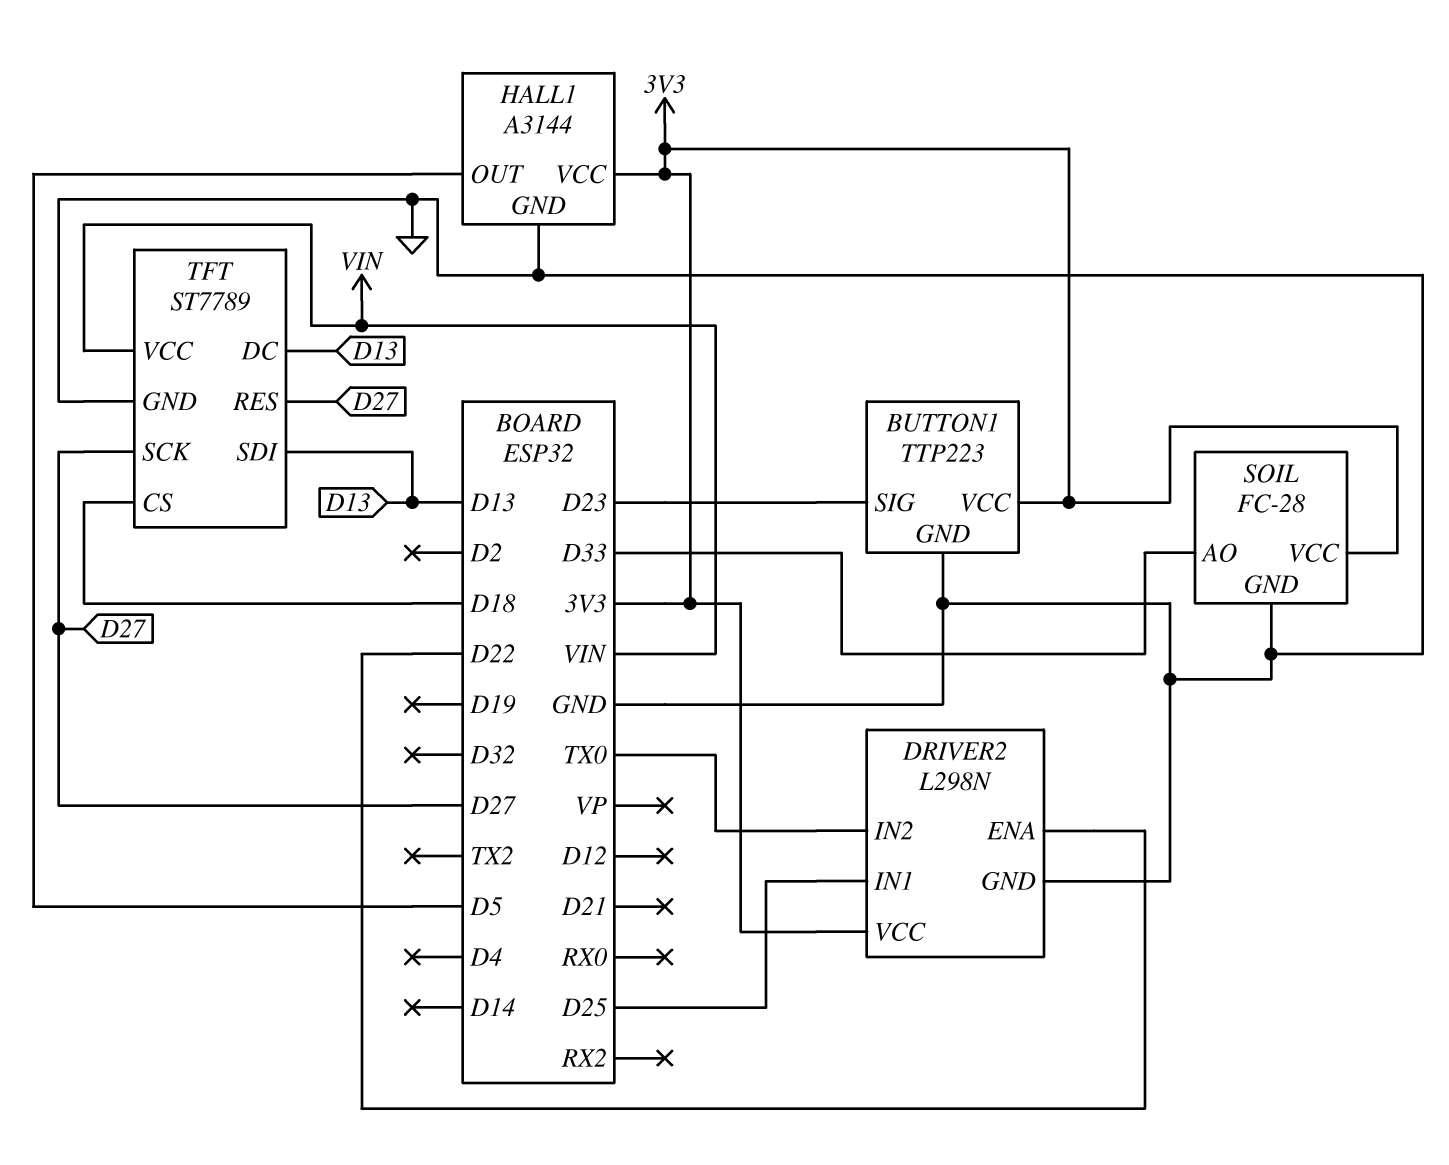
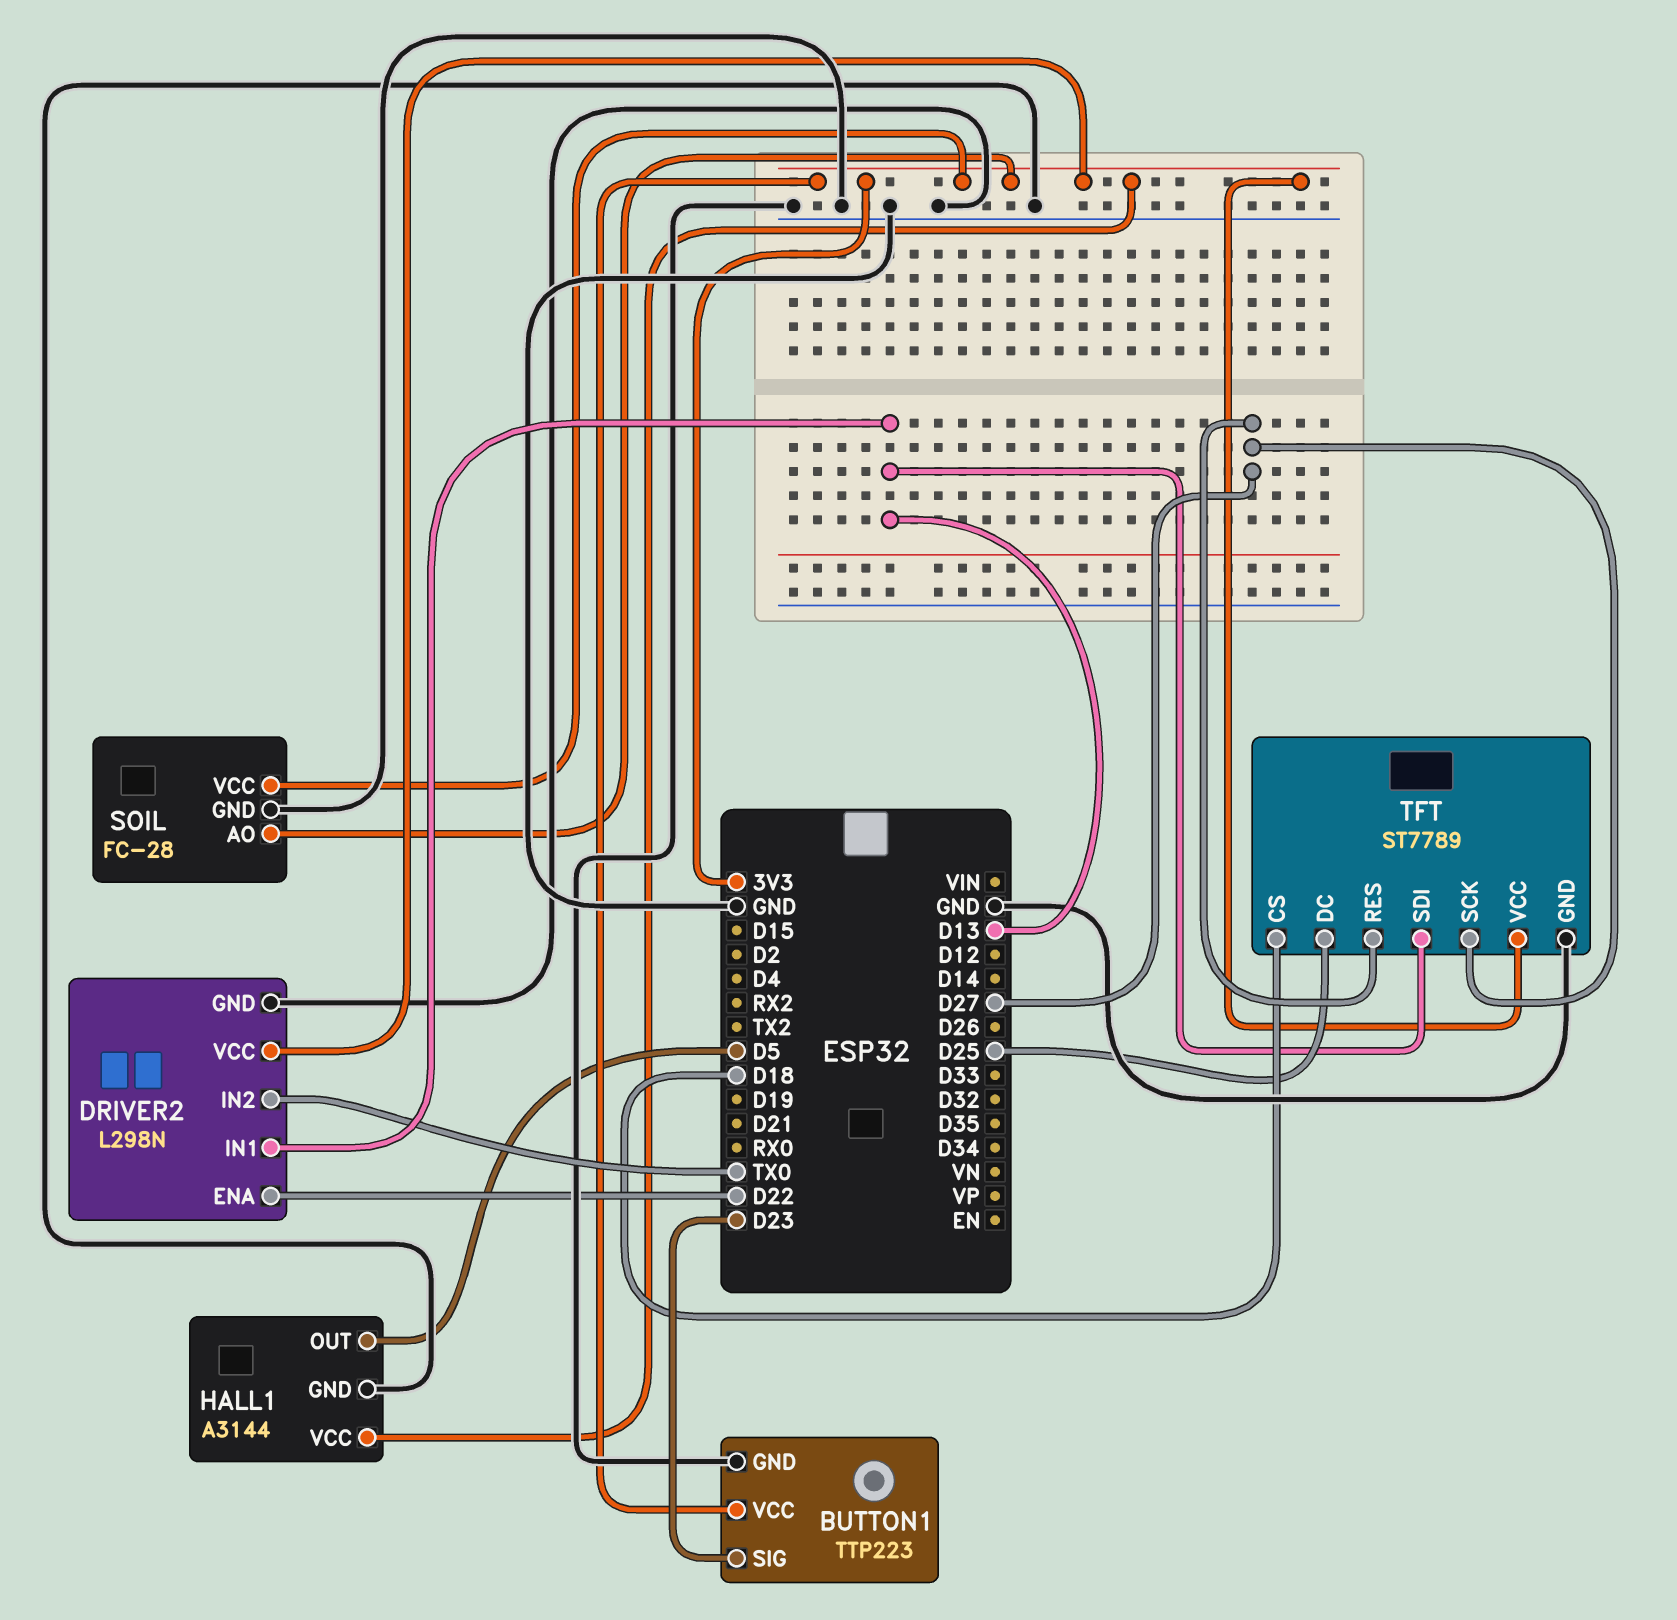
DRIVER2 pin IN1: D25 -> D13
SOIL pin AO: D33 -> 3V3
TFT pin DC: D13 -> D25
TFT pin VCC: VIN -> 3V3

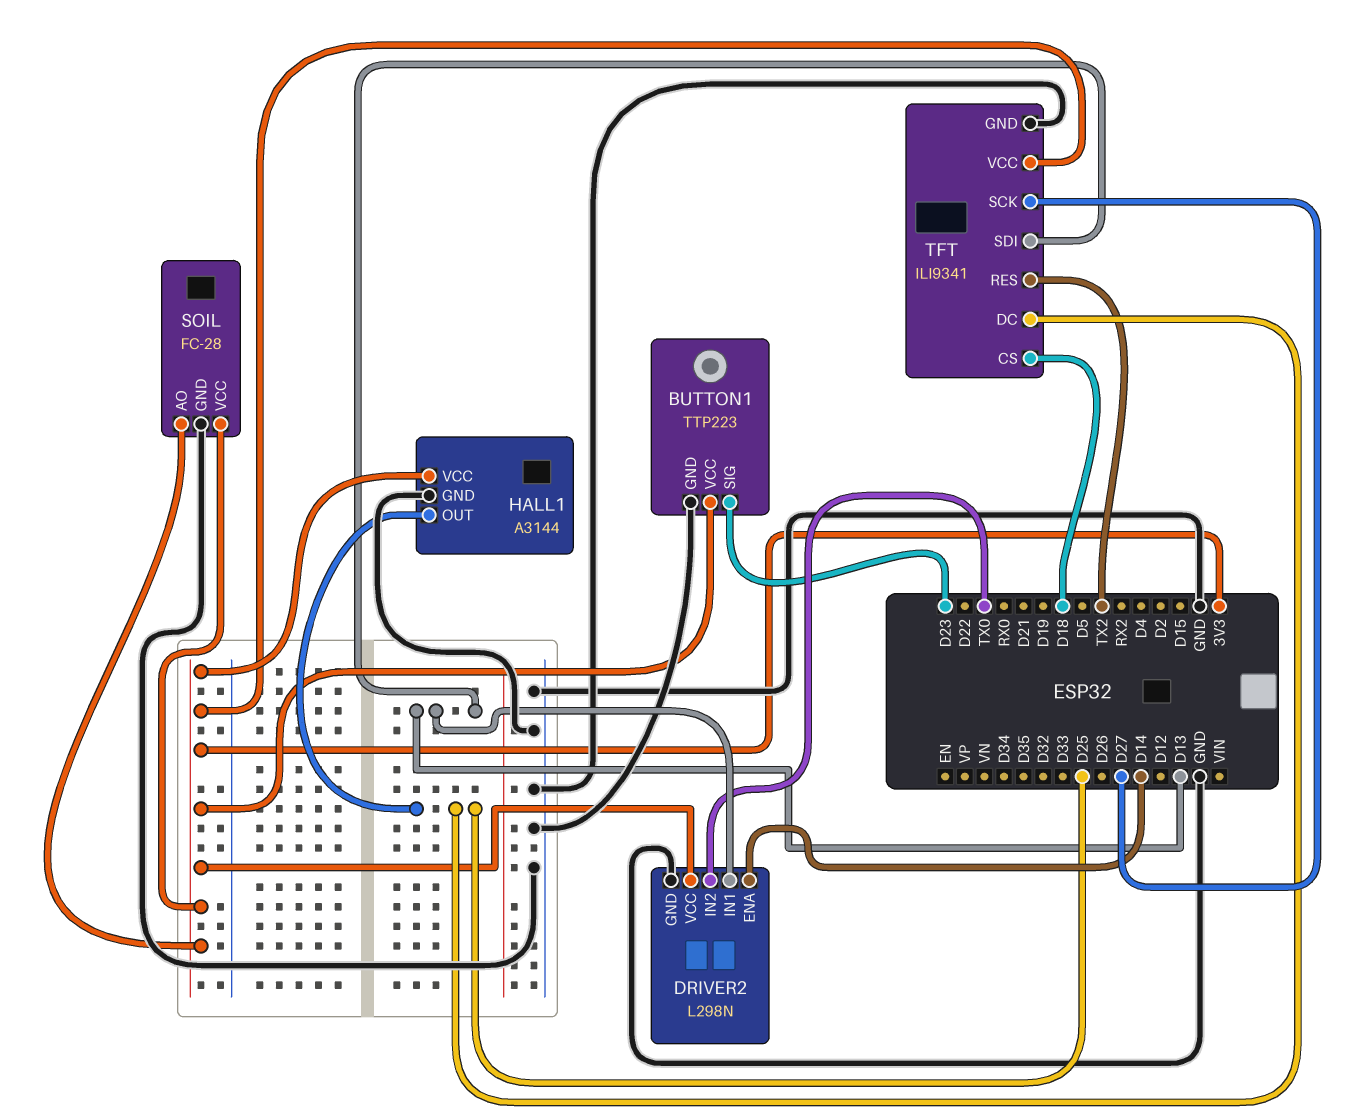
DRIVER2 pin ENA: D22 -> D14
HALL1 pin OUT: D5 -> D25
TFT: ST7789 -> ILI9341
TFT pin RES: D27 -> TX2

○ ○ ○

Please give back the material above exactly as written, pictures omitted.

DRIVER2 pin IN1: D25 -> D13
SOIL pin AO: D33 -> 3V3
TFT pin DC: D13 -> D25
TFT pin VCC: VIN -> 3V3

DRIVER2 pin ENA: D22 -> D14
HALL1 pin OUT: D5 -> D25
TFT: ST7789 -> ILI9341
TFT pin RES: D27 -> TX2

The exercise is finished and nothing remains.